Your instructions:
Reproduce every record below with "semicircle" swapped for "half-disc" at each occurrence, leaving all other text unchanged.
○ ○ ○ ○ ○
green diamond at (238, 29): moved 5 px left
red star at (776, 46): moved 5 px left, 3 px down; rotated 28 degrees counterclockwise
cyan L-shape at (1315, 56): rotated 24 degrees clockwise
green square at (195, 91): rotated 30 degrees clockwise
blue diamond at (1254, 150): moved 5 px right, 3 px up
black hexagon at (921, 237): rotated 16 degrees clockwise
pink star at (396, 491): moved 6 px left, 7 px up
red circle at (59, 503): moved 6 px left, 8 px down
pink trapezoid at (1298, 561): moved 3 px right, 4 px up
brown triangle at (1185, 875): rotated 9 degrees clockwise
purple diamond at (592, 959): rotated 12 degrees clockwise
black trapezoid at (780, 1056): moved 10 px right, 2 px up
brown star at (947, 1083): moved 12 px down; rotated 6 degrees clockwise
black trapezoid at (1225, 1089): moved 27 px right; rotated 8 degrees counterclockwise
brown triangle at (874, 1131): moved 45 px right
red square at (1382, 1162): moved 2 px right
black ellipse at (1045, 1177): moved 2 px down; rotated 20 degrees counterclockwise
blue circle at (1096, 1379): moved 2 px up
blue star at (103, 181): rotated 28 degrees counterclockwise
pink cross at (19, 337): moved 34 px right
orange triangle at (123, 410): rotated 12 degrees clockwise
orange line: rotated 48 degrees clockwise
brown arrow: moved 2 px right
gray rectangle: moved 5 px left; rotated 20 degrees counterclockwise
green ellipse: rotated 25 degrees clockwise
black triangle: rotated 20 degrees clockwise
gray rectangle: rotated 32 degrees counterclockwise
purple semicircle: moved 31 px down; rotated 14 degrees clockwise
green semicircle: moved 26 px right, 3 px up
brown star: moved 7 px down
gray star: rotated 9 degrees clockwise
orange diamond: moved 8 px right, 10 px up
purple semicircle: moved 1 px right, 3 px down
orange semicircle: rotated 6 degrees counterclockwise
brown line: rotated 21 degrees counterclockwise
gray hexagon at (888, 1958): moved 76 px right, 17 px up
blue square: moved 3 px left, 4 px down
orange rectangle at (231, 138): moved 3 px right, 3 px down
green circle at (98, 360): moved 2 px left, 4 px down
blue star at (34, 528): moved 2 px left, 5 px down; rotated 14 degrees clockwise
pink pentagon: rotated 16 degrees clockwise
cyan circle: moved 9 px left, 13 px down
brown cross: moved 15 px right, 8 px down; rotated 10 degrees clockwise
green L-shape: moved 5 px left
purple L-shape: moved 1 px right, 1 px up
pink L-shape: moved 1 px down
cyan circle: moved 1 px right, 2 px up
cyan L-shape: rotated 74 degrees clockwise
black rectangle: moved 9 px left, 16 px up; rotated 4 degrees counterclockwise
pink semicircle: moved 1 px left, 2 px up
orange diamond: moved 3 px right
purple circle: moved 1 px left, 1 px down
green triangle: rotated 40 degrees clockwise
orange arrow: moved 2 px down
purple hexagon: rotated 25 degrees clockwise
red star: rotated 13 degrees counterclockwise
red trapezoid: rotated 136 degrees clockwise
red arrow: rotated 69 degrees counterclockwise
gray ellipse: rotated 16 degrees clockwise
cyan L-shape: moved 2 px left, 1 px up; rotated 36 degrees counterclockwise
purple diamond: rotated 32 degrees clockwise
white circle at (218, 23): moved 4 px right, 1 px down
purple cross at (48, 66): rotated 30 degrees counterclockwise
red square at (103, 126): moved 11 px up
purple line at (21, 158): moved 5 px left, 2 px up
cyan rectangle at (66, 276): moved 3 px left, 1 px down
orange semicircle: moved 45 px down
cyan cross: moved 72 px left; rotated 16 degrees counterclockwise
○ ○ ○ ○ ○
Response:
green diamond at (238, 29): moved 5 px left
red star at (776, 46): moved 5 px left, 3 px down; rotated 28 degrees counterclockwise
cyan L-shape at (1315, 56): rotated 24 degrees clockwise
green square at (195, 91): rotated 30 degrees clockwise
blue diamond at (1254, 150): moved 5 px right, 3 px up
black hexagon at (921, 237): rotated 16 degrees clockwise
pink star at (396, 491): moved 6 px left, 7 px up
red circle at (59, 503): moved 6 px left, 8 px down
pink trapezoid at (1298, 561): moved 3 px right, 4 px up
brown triangle at (1185, 875): rotated 9 degrees clockwise
purple diamond at (592, 959): rotated 12 degrees clockwise
black trapezoid at (780, 1056): moved 10 px right, 2 px up
brown star at (947, 1083): moved 12 px down; rotated 6 degrees clockwise
black trapezoid at (1225, 1089): moved 27 px right; rotated 8 degrees counterclockwise
brown triangle at (874, 1131): moved 45 px right
red square at (1382, 1162): moved 2 px right
black ellipse at (1045, 1177): moved 2 px down; rotated 20 degrees counterclockwise
blue circle at (1096, 1379): moved 2 px up
blue star at (103, 181): rotated 28 degrees counterclockwise
pink cross at (19, 337): moved 34 px right
orange triangle at (123, 410): rotated 12 degrees clockwise
orange line: rotated 48 degrees clockwise
brown arrow: moved 2 px right
gray rectangle: moved 5 px left; rotated 20 degrees counterclockwise
green ellipse: rotated 25 degrees clockwise
black triangle: rotated 20 degrees clockwise
gray rectangle: rotated 32 degrees counterclockwise
purple half-disc: moved 31 px down; rotated 14 degrees clockwise
green half-disc: moved 26 px right, 3 px up
brown star: moved 7 px down
gray star: rotated 9 degrees clockwise
orange diamond: moved 8 px right, 10 px up
purple half-disc: moved 1 px right, 3 px down
orange half-disc: rotated 6 degrees counterclockwise
brown line: rotated 21 degrees counterclockwise
gray hexagon at (888, 1958): moved 76 px right, 17 px up
blue square: moved 3 px left, 4 px down
orange rectangle at (231, 138): moved 3 px right, 3 px down
green circle at (98, 360): moved 2 px left, 4 px down
blue star at (34, 528): moved 2 px left, 5 px down; rotated 14 degrees clockwise
pink pentagon: rotated 16 degrees clockwise
cyan circle: moved 9 px left, 13 px down
brown cross: moved 15 px right, 8 px down; rotated 10 degrees clockwise
green L-shape: moved 5 px left
purple L-shape: moved 1 px right, 1 px up
pink L-shape: moved 1 px down
cyan circle: moved 1 px right, 2 px up
cyan L-shape: rotated 74 degrees clockwise
black rectangle: moved 9 px left, 16 px up; rotated 4 degrees counterclockwise
pink half-disc: moved 1 px left, 2 px up
orange diamond: moved 3 px right
purple circle: moved 1 px left, 1 px down
green triangle: rotated 40 degrees clockwise
orange arrow: moved 2 px down
purple hexagon: rotated 25 degrees clockwise
red star: rotated 13 degrees counterclockwise
red trapezoid: rotated 136 degrees clockwise
red arrow: rotated 69 degrees counterclockwise
gray ellipse: rotated 16 degrees clockwise
cyan L-shape: moved 2 px left, 1 px up; rotated 36 degrees counterclockwise
purple diamond: rotated 32 degrees clockwise
white circle at (218, 23): moved 4 px right, 1 px down
purple cross at (48, 66): rotated 30 degrees counterclockwise
red square at (103, 126): moved 11 px up
purple line at (21, 158): moved 5 px left, 2 px up
cyan rectangle at (66, 276): moved 3 px left, 1 px down
orange half-disc: moved 45 px down
cyan cross: moved 72 px left; rotated 16 degrees counterclockwise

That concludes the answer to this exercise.